• **TASK REQUIREMENTS**: Apart from the images, repeat the data below exactly as written.

• **DATASET ENTRIES**:
_ _ _
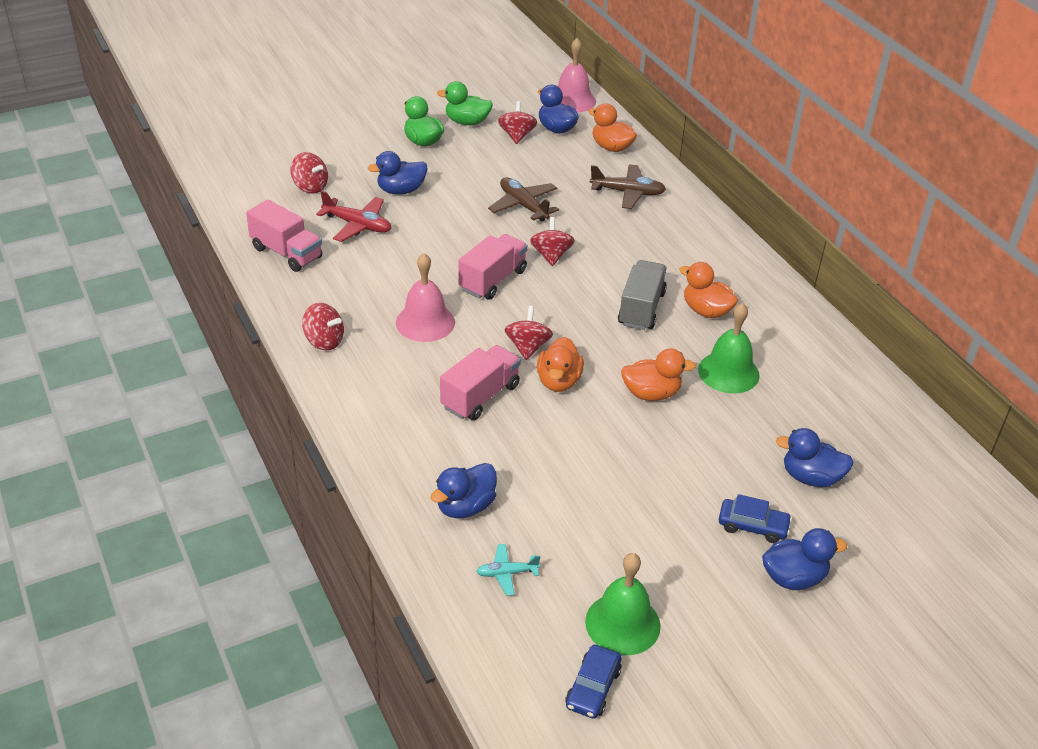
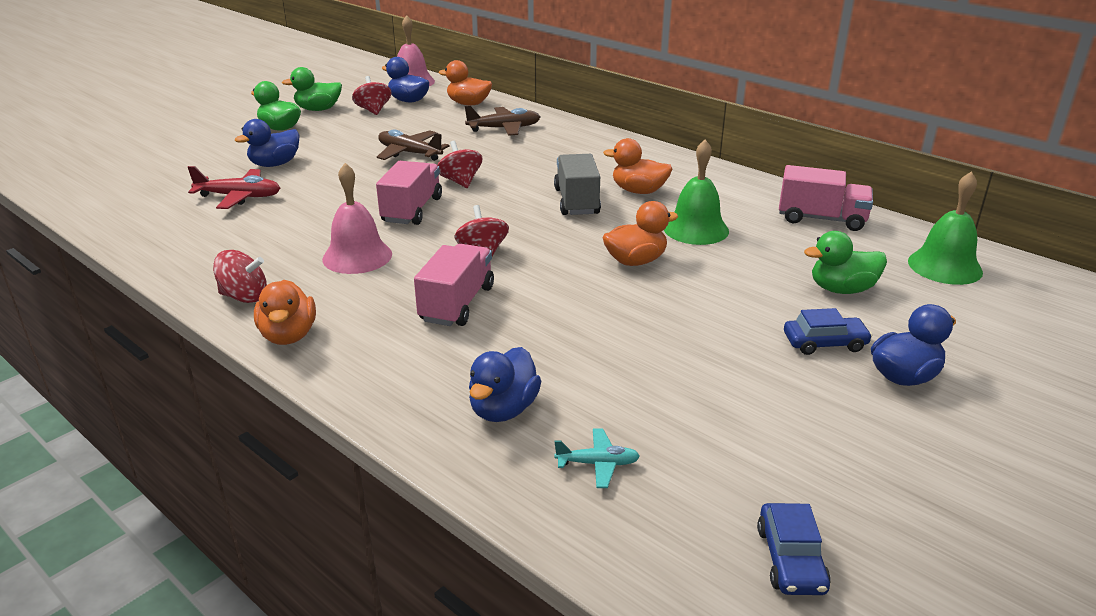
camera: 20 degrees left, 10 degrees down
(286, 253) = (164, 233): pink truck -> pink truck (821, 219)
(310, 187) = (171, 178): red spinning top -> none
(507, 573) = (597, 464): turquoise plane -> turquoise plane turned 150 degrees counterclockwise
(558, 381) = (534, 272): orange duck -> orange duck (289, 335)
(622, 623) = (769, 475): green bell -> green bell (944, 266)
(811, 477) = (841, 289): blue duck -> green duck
_ _ _
• **SOLUTION FOR THIS PROBLEM**:
camera: 20 degrees left, 10 degrees down
(286, 253) = (164, 233): pink truck -> pink truck (821, 219)
(310, 187) = (171, 178): red spinning top -> none
(507, 573) = (597, 464): turquoise plane -> turquoise plane turned 150 degrees counterclockwise
(558, 381) = (534, 272): orange duck -> orange duck (289, 335)
(622, 623) = (769, 475): green bell -> green bell (944, 266)
(811, 477) = (841, 289): blue duck -> green duck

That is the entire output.